* _Goal of the exercise_
Would you return the listing exactly as written, apart from its pictures?
:::
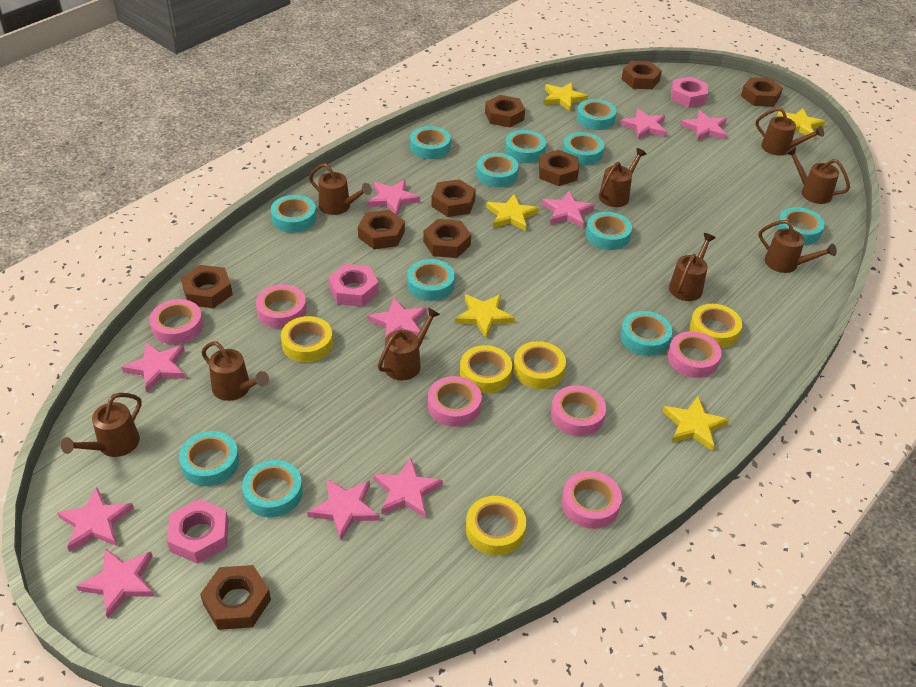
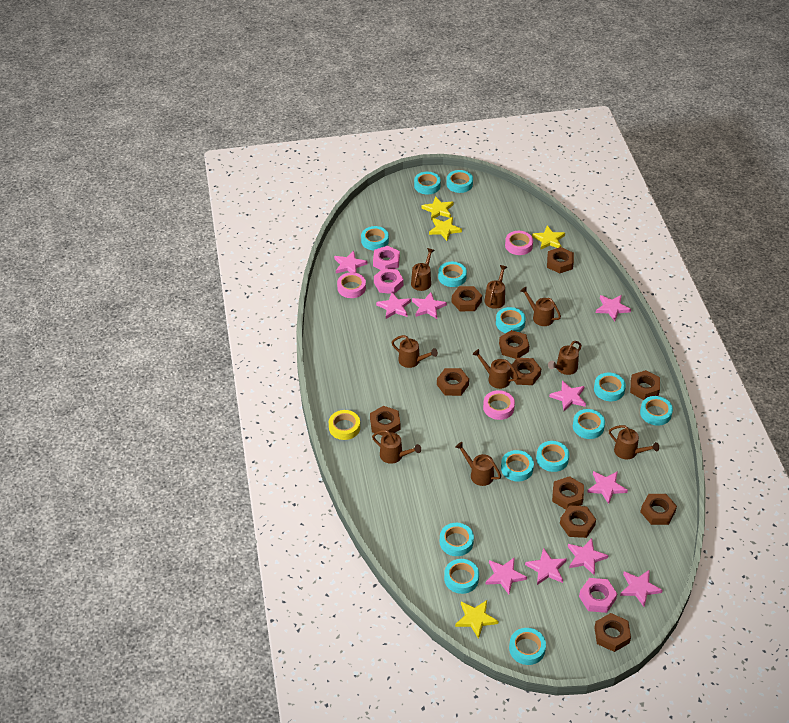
brown nut: 9 -> 11
pink tape: 6 -> 3
turquoise tape: 12 -> 13
yellow star: 5 -> 4
yellow tape: 5 -> 1

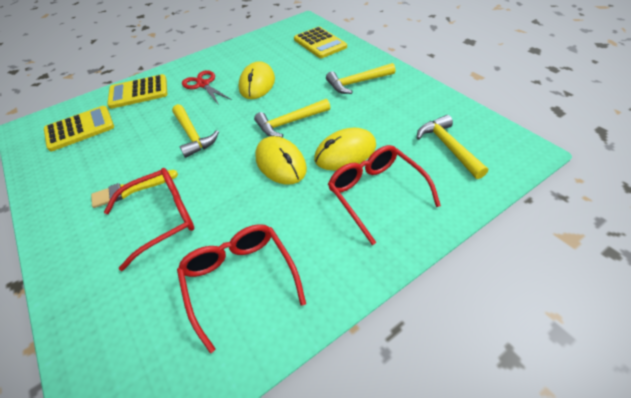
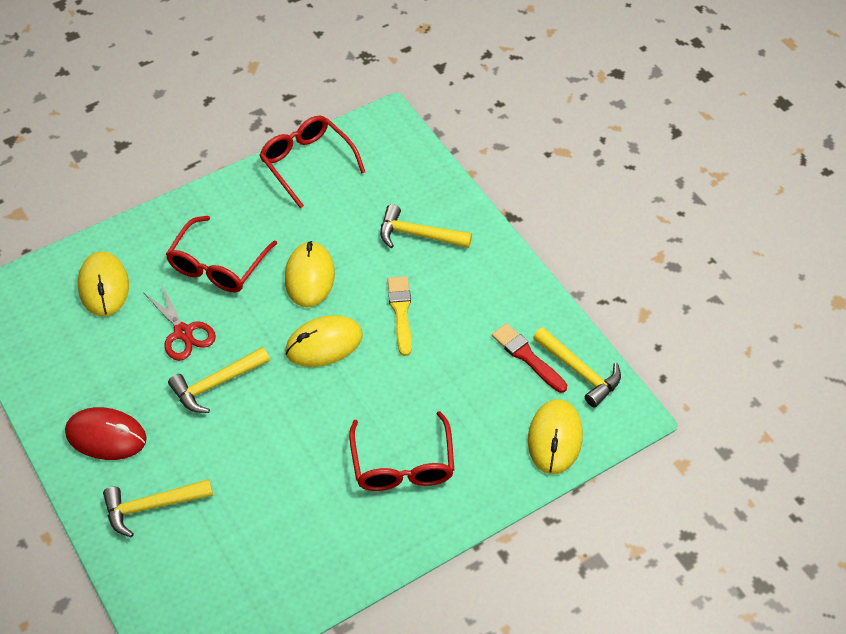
red brush: 0 -> 1
red mouse: 0 -> 1
yellow calculator: 3 -> 0
yellow mouse: 3 -> 4

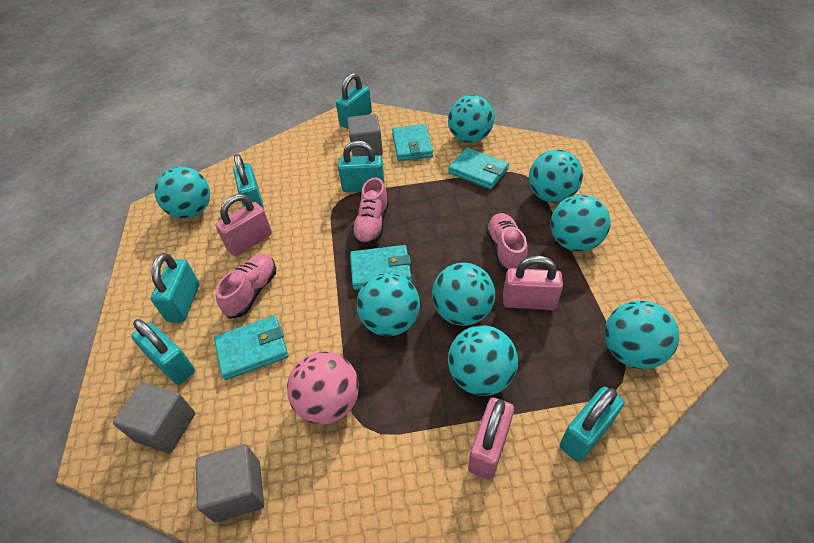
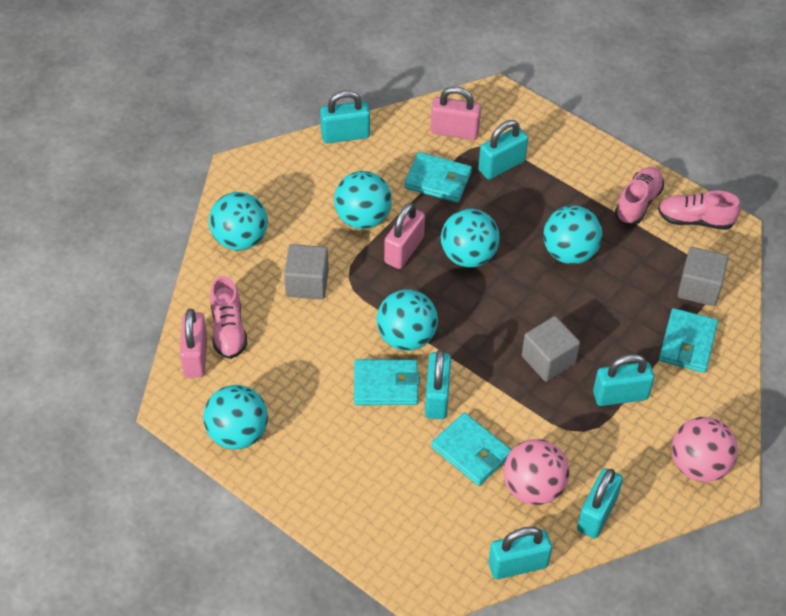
pink ball: 1 -> 2
turquoise ball: 8 -> 6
:::
* _Output_
brown nut: 9 -> 11
pink tape: 6 -> 3
turquoise tape: 12 -> 13
yellow star: 5 -> 4
yellow tape: 5 -> 1

red brush: 0 -> 1
red mouse: 0 -> 1
yellow calculator: 3 -> 0
yellow mouse: 3 -> 4

pink ball: 1 -> 2
turquoise ball: 8 -> 6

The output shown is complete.